═════ Dataset records

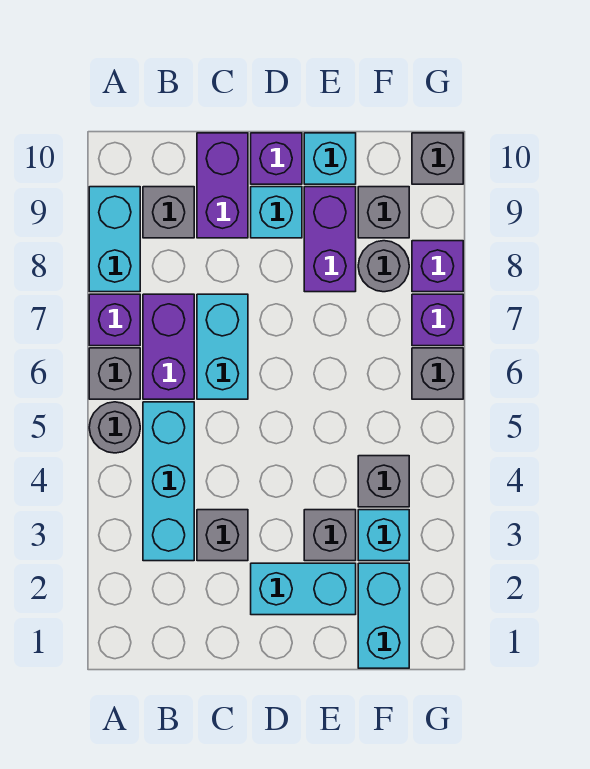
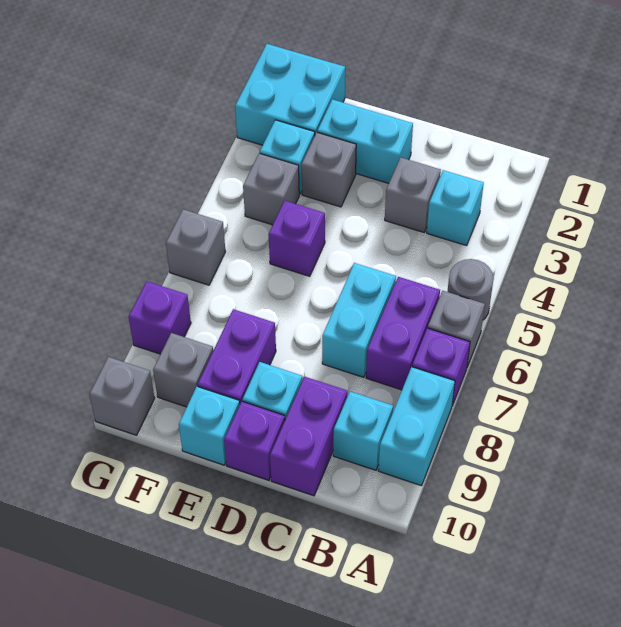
cyan 1x3 brick [143,402,194,561] -> cyan 1x1 brick [427,170,484,246]
grey 1x1 brick [143,187,194,238] -> cyan 1x1 brick [333,392,393,470]
cyan 1x2 brick [358,563,409,668] -> cyan 2x2 brick [235,44,345,145]
grey 1x1 round brick [358,241,409,292] -> none
purple 1x1 brick [412,294,463,346] -> purple 1x1 brick moved to [268,201,325,276]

══════════

## What you should do
If a line contains the word "cyan", it counts; say how many such lines the records hold, and give only that number.

## Expected answer
3